Retype, word for word, every line of the records below starting at the one that contains "(265, 517) = (152, 346): turquoise" and ending at the one that contains "(297, 139) = (394, 183): white"; include both of those lines and nothing more.

====== Data for the task

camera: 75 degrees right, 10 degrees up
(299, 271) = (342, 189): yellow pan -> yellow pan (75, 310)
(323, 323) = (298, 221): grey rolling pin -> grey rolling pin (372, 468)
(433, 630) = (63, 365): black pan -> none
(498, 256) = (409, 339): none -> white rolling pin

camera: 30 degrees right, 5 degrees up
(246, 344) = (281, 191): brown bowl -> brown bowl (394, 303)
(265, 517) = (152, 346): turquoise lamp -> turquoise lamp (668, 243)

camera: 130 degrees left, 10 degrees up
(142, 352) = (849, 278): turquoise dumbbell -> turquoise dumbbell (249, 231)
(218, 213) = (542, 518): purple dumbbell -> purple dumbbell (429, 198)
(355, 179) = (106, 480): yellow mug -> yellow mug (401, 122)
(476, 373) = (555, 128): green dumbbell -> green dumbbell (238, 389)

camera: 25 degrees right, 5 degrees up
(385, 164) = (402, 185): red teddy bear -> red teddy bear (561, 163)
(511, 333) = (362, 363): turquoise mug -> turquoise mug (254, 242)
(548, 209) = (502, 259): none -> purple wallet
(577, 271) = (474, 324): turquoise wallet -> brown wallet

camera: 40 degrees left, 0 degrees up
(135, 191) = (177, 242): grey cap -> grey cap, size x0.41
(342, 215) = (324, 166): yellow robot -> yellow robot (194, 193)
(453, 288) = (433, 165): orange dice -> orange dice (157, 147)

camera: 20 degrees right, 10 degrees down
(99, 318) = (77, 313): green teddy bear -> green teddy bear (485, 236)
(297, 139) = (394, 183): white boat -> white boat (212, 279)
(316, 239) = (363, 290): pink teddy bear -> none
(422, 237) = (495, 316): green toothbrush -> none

============

Problem solution ▸
(265, 517) = (152, 346): turquoise lamp -> turquoise lamp (668, 243)

camera: 130 degrees left, 10 degrees up
(142, 352) = (849, 278): turquoise dumbbell -> turquoise dumbbell (249, 231)
(218, 213) = (542, 518): purple dumbbell -> purple dumbbell (429, 198)
(355, 179) = (106, 480): yellow mug -> yellow mug (401, 122)
(476, 373) = (555, 128): green dumbbell -> green dumbbell (238, 389)

camera: 25 degrees right, 5 degrees up
(385, 164) = (402, 185): red teddy bear -> red teddy bear (561, 163)
(511, 333) = (362, 363): turquoise mug -> turquoise mug (254, 242)
(548, 209) = (502, 259): none -> purple wallet
(577, 271) = (474, 324): turquoise wallet -> brown wallet

camera: 40 degrees left, 0 degrees up
(135, 191) = (177, 242): grey cap -> grey cap, size x0.41
(342, 215) = (324, 166): yellow robot -> yellow robot (194, 193)
(453, 288) = (433, 165): orange dice -> orange dice (157, 147)

camera: 20 degrees right, 10 degrees down
(99, 318) = (77, 313): green teddy bear -> green teddy bear (485, 236)
(297, 139) = (394, 183): white boat -> white boat (212, 279)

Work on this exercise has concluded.